(TASK): Include no pictures. Output exactly the lines from the one that contains "VR5: 1k (GND, LINE, wiper" through the final line of the entries.

Start of Block

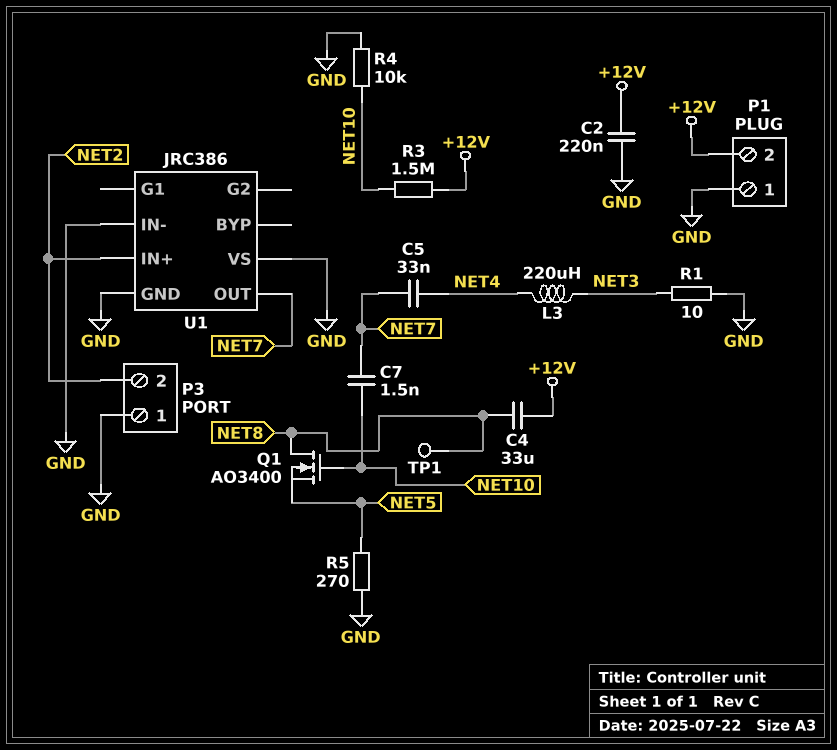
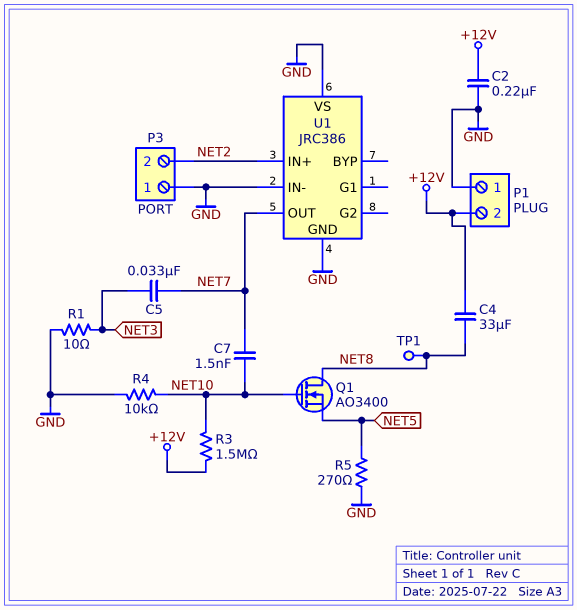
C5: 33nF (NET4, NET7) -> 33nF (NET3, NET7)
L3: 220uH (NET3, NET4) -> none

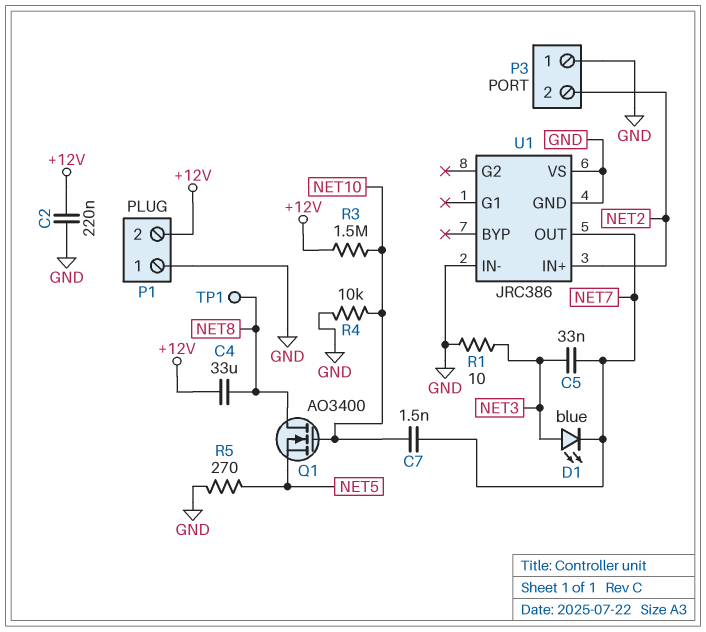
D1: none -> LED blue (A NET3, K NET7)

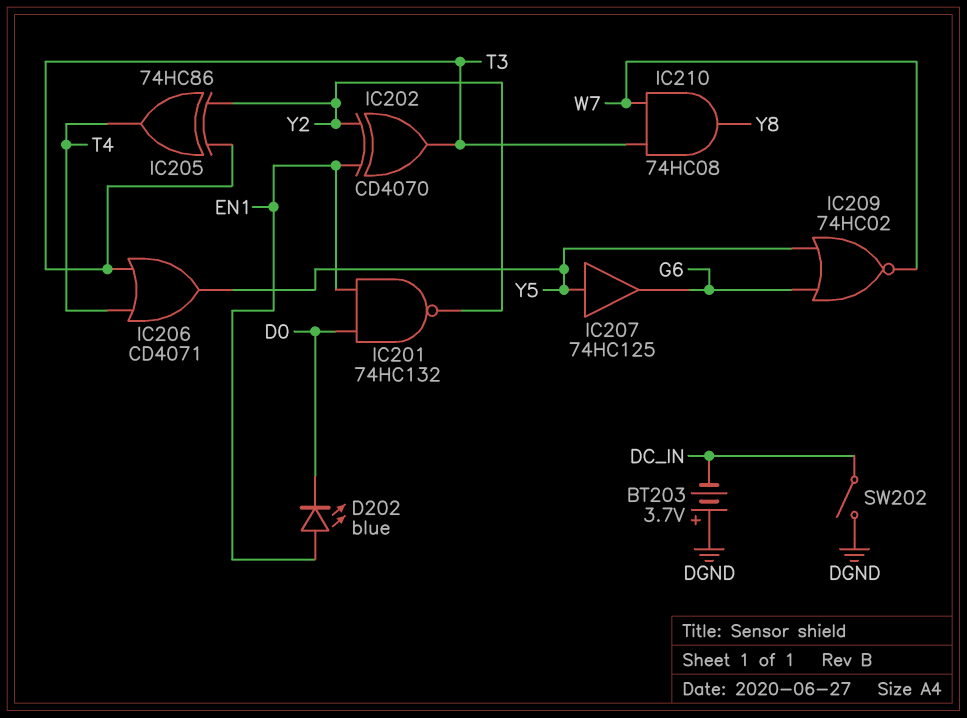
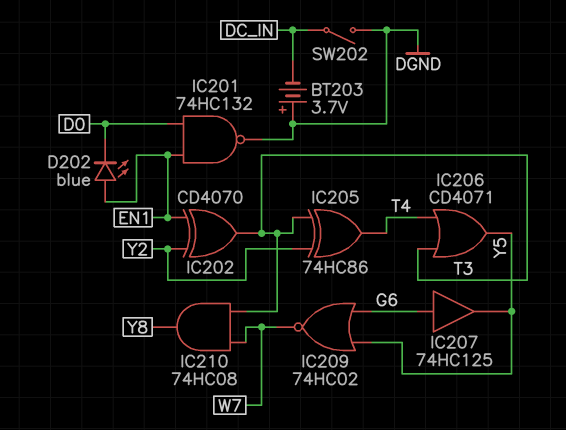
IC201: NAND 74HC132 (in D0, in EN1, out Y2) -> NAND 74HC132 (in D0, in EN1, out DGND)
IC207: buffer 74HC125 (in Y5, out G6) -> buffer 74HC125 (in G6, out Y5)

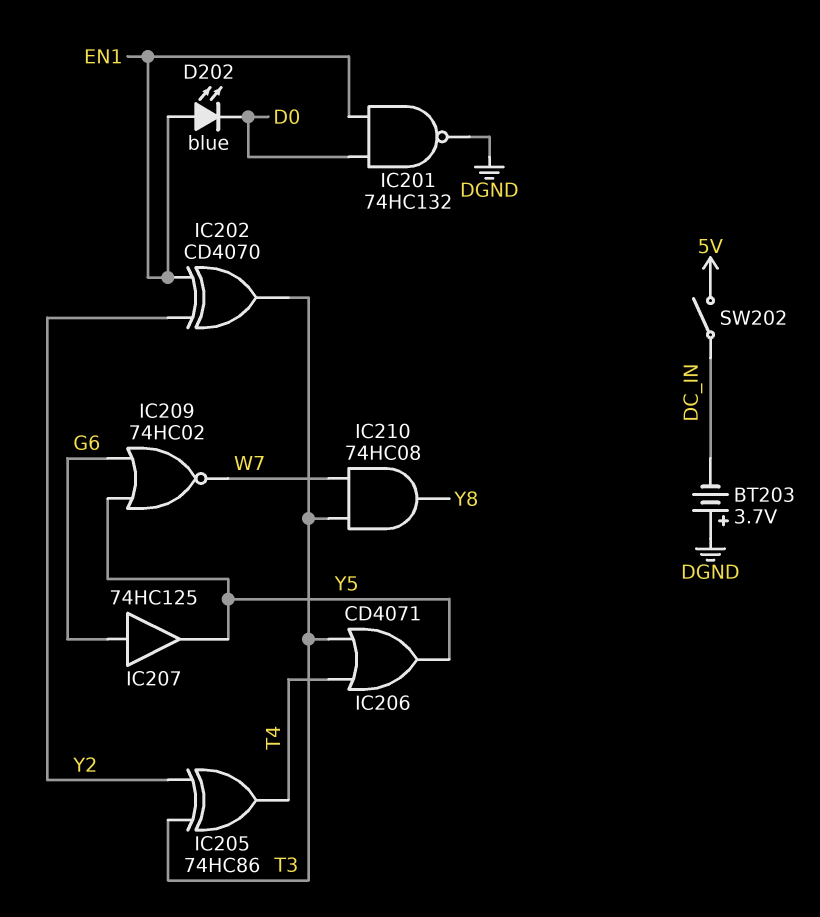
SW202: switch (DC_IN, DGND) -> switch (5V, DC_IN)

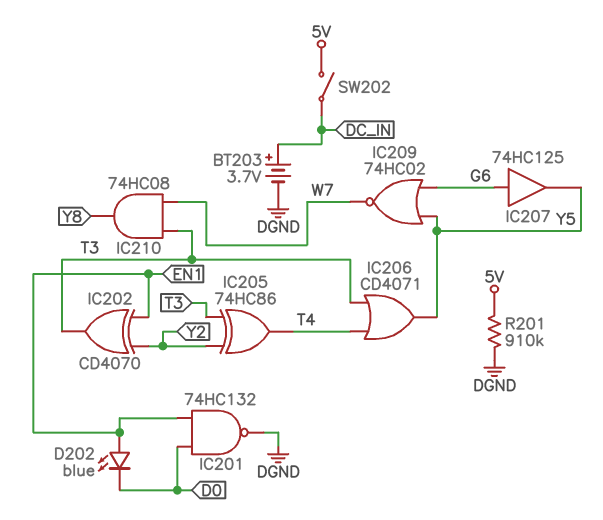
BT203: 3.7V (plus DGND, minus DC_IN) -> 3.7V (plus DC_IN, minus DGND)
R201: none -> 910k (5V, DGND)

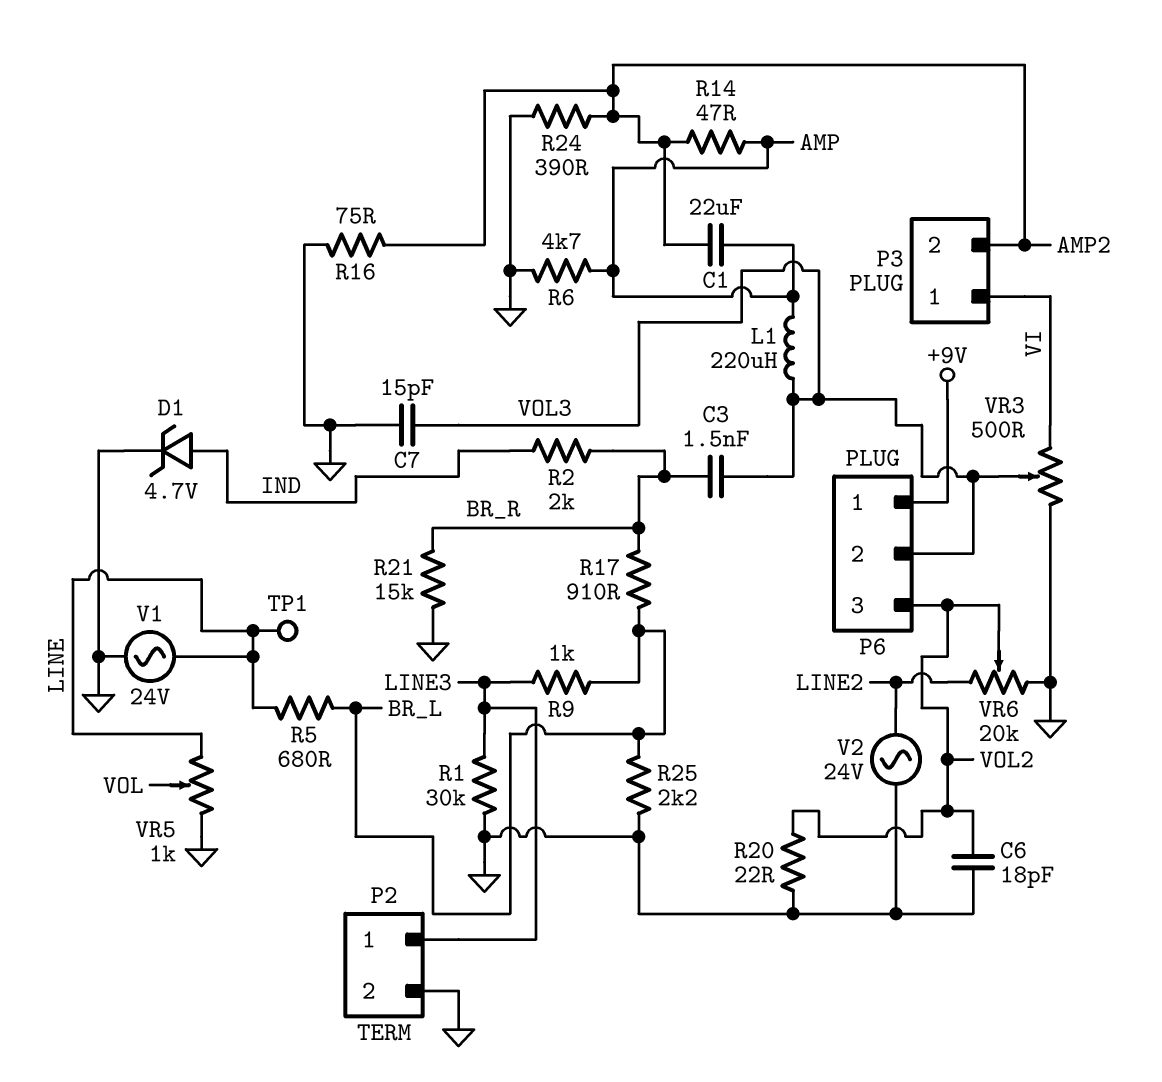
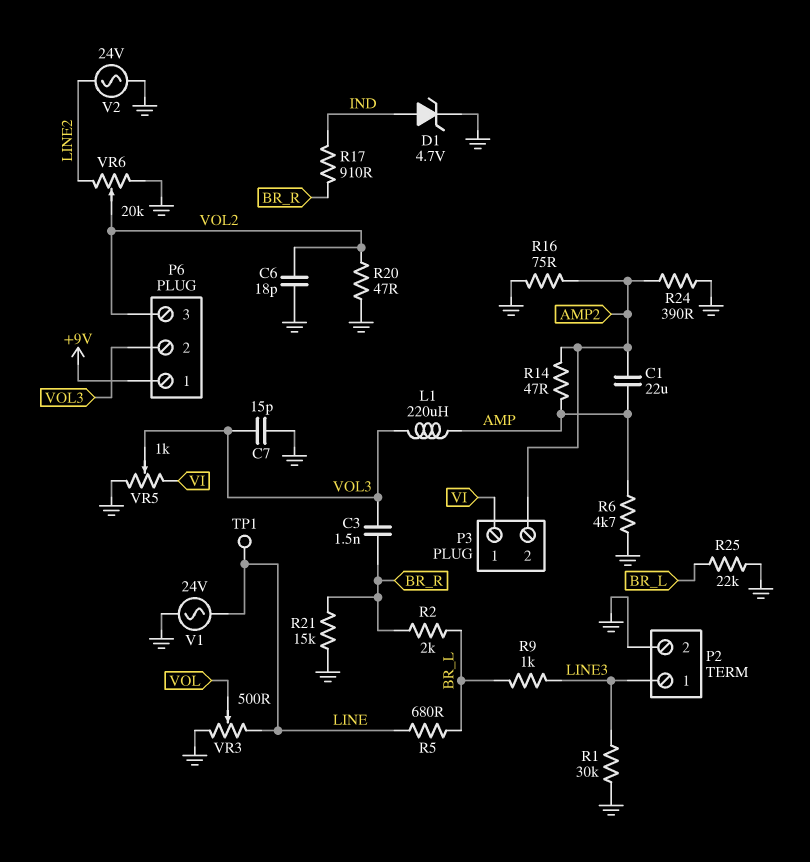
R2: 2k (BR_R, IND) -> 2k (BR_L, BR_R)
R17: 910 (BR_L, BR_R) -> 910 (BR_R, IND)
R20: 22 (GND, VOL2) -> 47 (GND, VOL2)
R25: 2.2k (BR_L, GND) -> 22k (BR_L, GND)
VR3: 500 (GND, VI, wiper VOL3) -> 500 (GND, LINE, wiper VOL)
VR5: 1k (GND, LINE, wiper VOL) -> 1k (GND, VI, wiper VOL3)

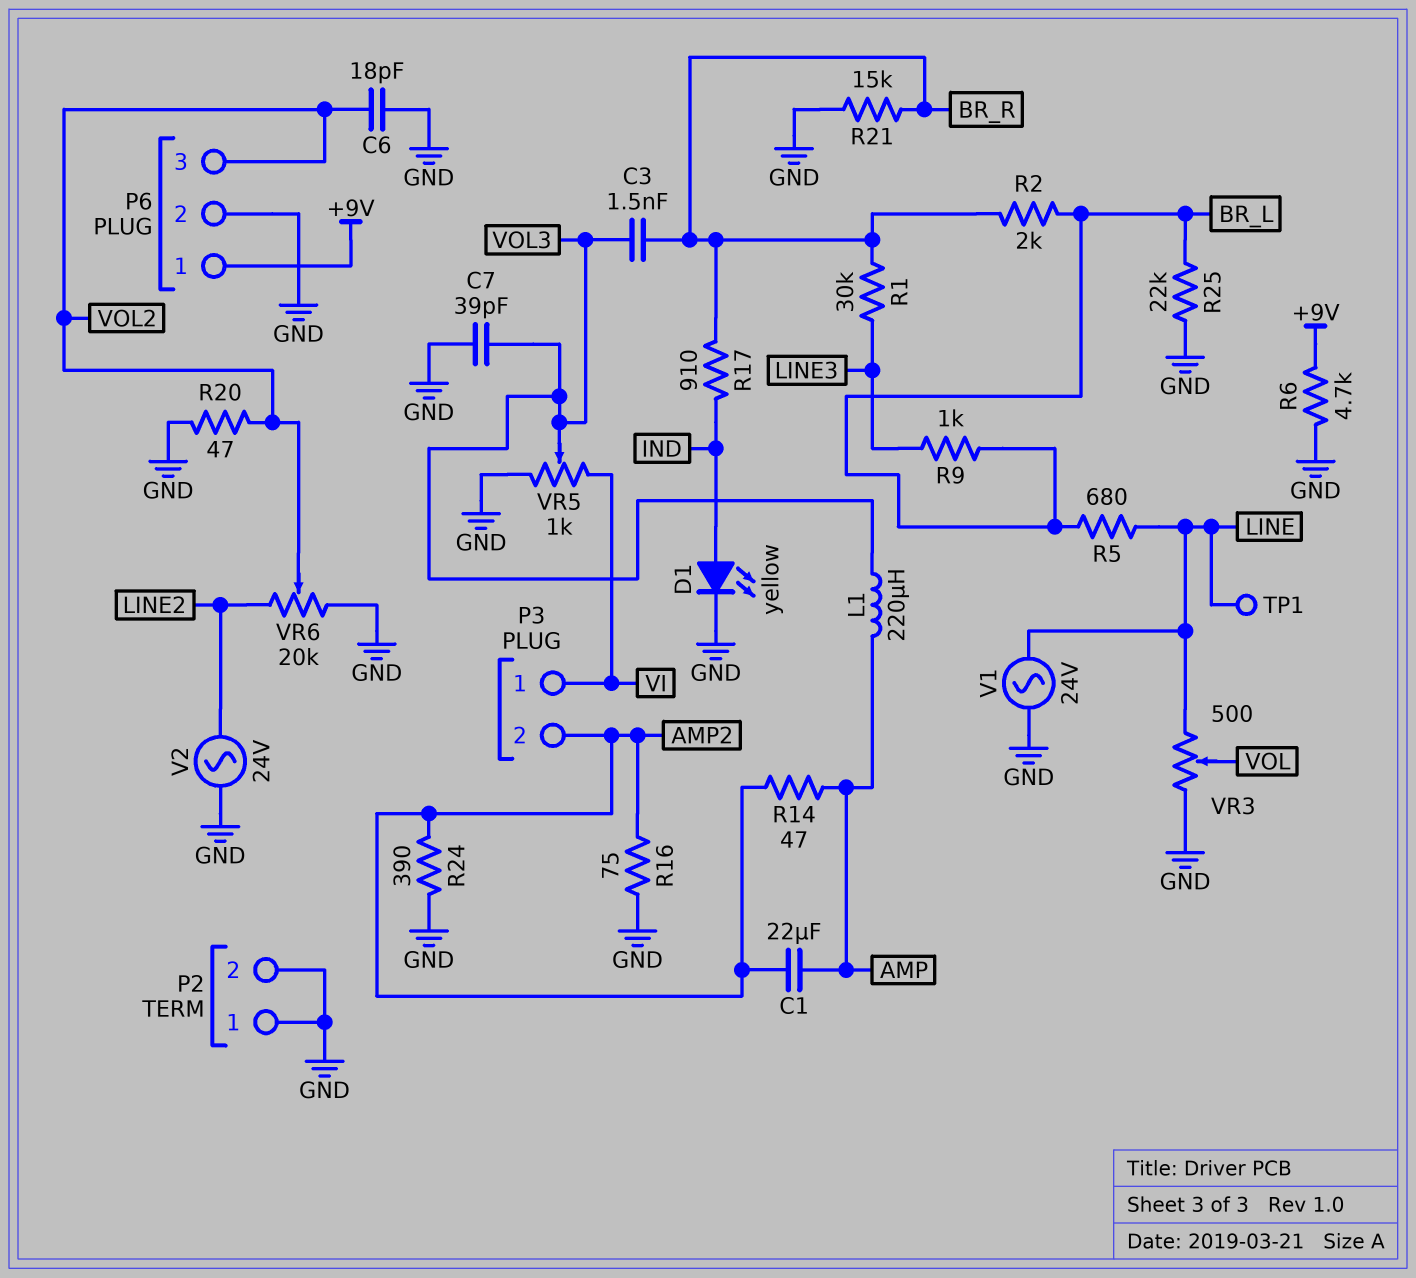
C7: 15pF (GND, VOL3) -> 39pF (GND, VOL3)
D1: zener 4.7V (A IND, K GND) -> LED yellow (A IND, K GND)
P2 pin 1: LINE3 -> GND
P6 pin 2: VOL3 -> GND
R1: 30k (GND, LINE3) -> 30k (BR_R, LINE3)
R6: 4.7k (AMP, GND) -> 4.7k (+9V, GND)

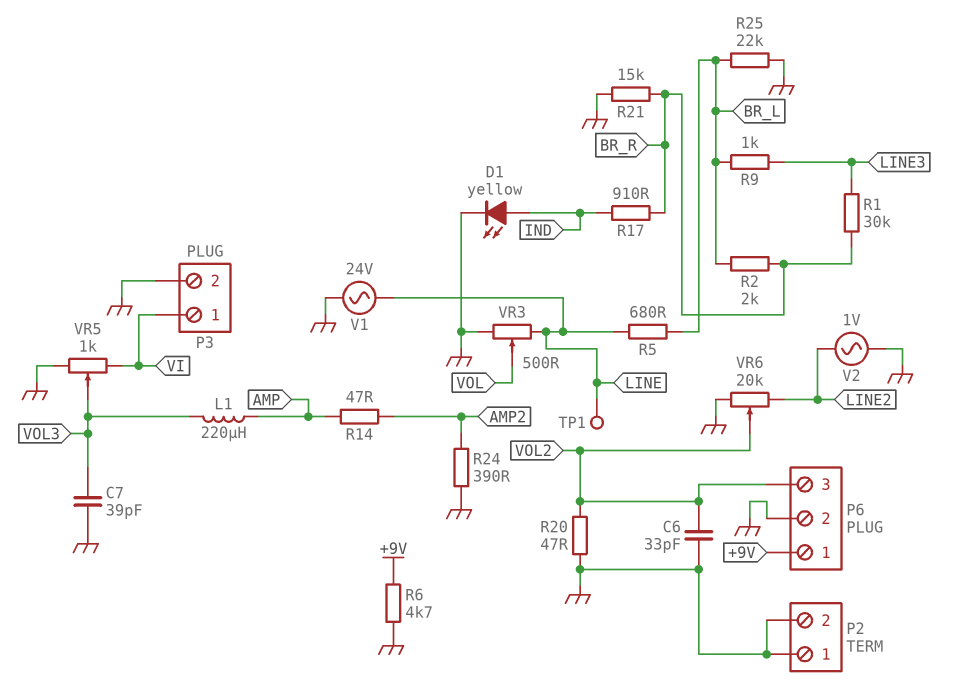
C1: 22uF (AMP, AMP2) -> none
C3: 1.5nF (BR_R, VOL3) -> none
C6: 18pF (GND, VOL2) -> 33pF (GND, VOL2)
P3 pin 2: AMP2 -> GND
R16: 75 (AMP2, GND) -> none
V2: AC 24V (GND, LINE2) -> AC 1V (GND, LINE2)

End of Block

(FINISHED EXERCISE):
VR5: 1k (GND, LINE, wiper VOL) -> 1k (GND, VI, wiper VOL3)

C7: 15pF (GND, VOL3) -> 39pF (GND, VOL3)
D1: zener 4.7V (A IND, K GND) -> LED yellow (A IND, K GND)
P2 pin 1: LINE3 -> GND
P6 pin 2: VOL3 -> GND
R1: 30k (GND, LINE3) -> 30k (BR_R, LINE3)
R6: 4.7k (AMP, GND) -> 4.7k (+9V, GND)

C1: 22uF (AMP, AMP2) -> none
C3: 1.5nF (BR_R, VOL3) -> none
C6: 18pF (GND, VOL2) -> 33pF (GND, VOL2)
P3 pin 2: AMP2 -> GND
R16: 75 (AMP2, GND) -> none
V2: AC 24V (GND, LINE2) -> AC 1V (GND, LINE2)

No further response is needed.